------ AVAILABLE DATA ------

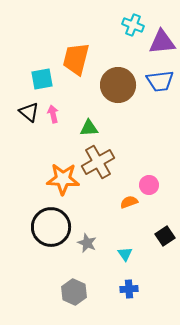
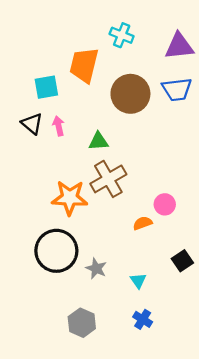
cyan cross: (133, 25) -> (122, 35), moved
blue cross: (129, 289) -> (143, 319), turned 36

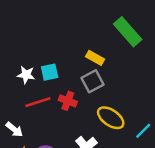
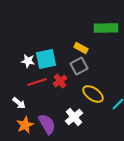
green rectangle: (128, 32) -> (106, 28), turned -50
cyan square: (50, 72) -> (46, 59), size x1.5
red cross: (68, 101) -> (60, 81), turned 32

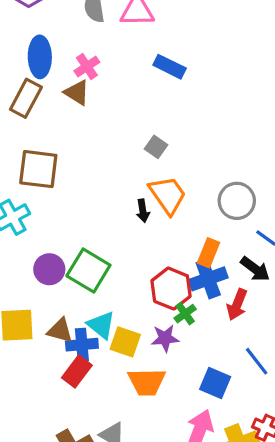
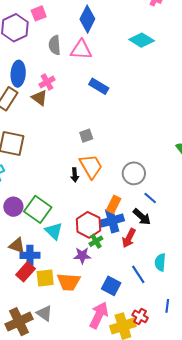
gray square: (156, 147) -> (86, 136), turned 32
cyan triangle: (101, 325) -> (54, 231), moved
yellow square: (125, 342) -> (45, 278), moved, turned -30

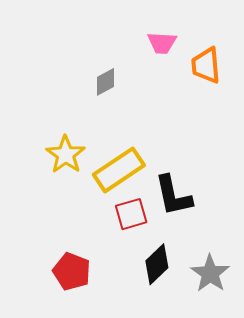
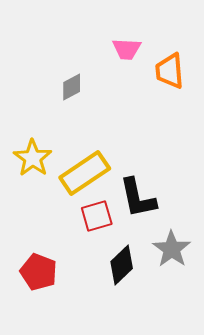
gray star: (210, 273) -> (172, 249), moved

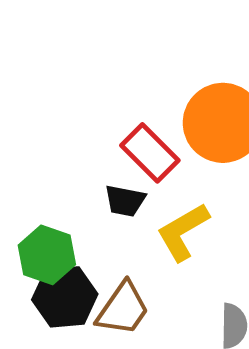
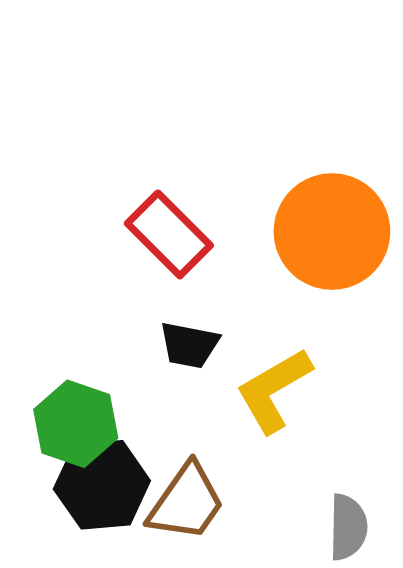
red rectangle: (150, 153) -> (169, 234), moved

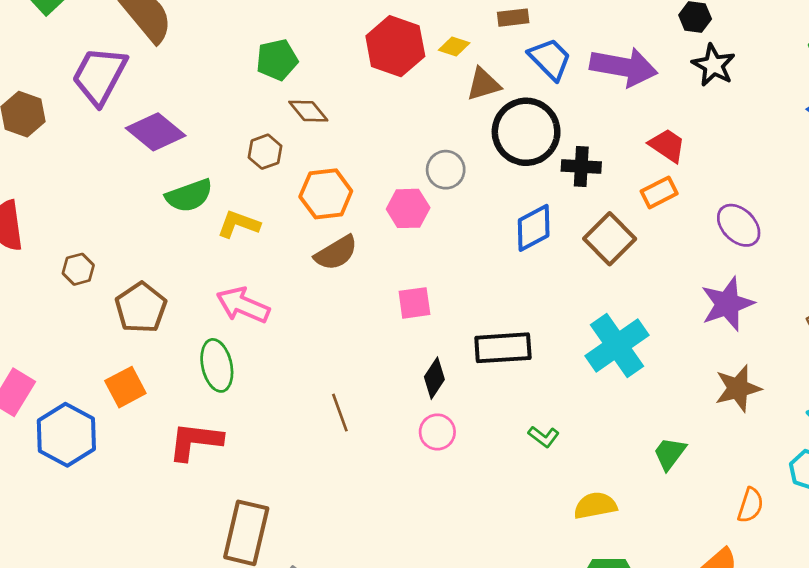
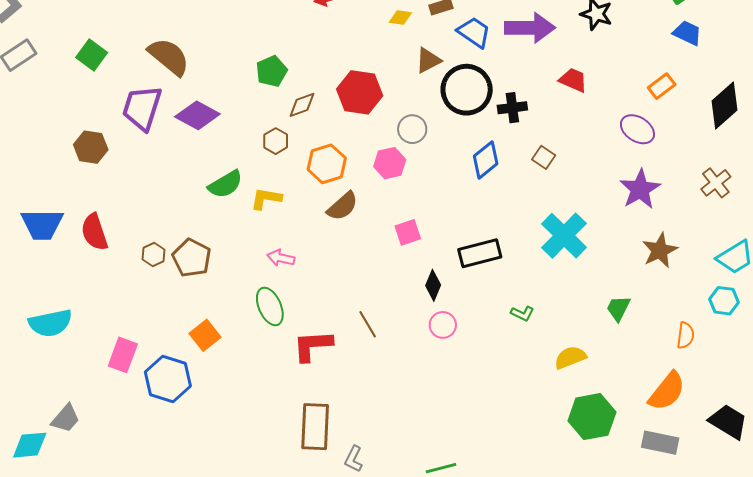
red hexagon: (395, 46) -> (360, 92), moved
yellow diamond: (454, 47) -> (400, 18), moved
brown diamond: (308, 111) -> (302, 105), turned -60
purple diamond: (156, 132) -> (197, 115), moved
orange rectangle: (659, 192) -> (662, 86), moved
brown square: (610, 239) -> (544, 157), size x0.6
pink arrow: (243, 305) -> (281, 258), size x0.7
brown pentagon: (141, 308) -> (192, 258), moved
red L-shape: (195, 441) -> (313, 346), moved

------

(WORK TASK): Your answer must be an exact copy of the records, free of images.

(ANSWER SECTION):
cyan cross: (133, 25) -> (122, 35), moved
blue cross: (129, 289) -> (143, 319), turned 36

green rectangle: (128, 32) -> (106, 28), turned -50
cyan square: (50, 72) -> (46, 59), size x1.5
red cross: (68, 101) -> (60, 81), turned 32

gray square: (156, 147) -> (86, 136), turned 32
cyan triangle: (101, 325) -> (54, 231), moved
yellow square: (125, 342) -> (45, 278), moved, turned -30

gray star: (210, 273) -> (172, 249), moved

red rectangle: (150, 153) -> (169, 234), moved

red hexagon: (395, 46) -> (360, 92), moved
yellow diamond: (454, 47) -> (400, 18), moved
brown diamond: (308, 111) -> (302, 105), turned -60
purple diamond: (156, 132) -> (197, 115), moved
orange rectangle: (659, 192) -> (662, 86), moved
brown square: (610, 239) -> (544, 157), size x0.6
pink arrow: (243, 305) -> (281, 258), size x0.7
brown pentagon: (141, 308) -> (192, 258), moved
red L-shape: (195, 441) -> (313, 346), moved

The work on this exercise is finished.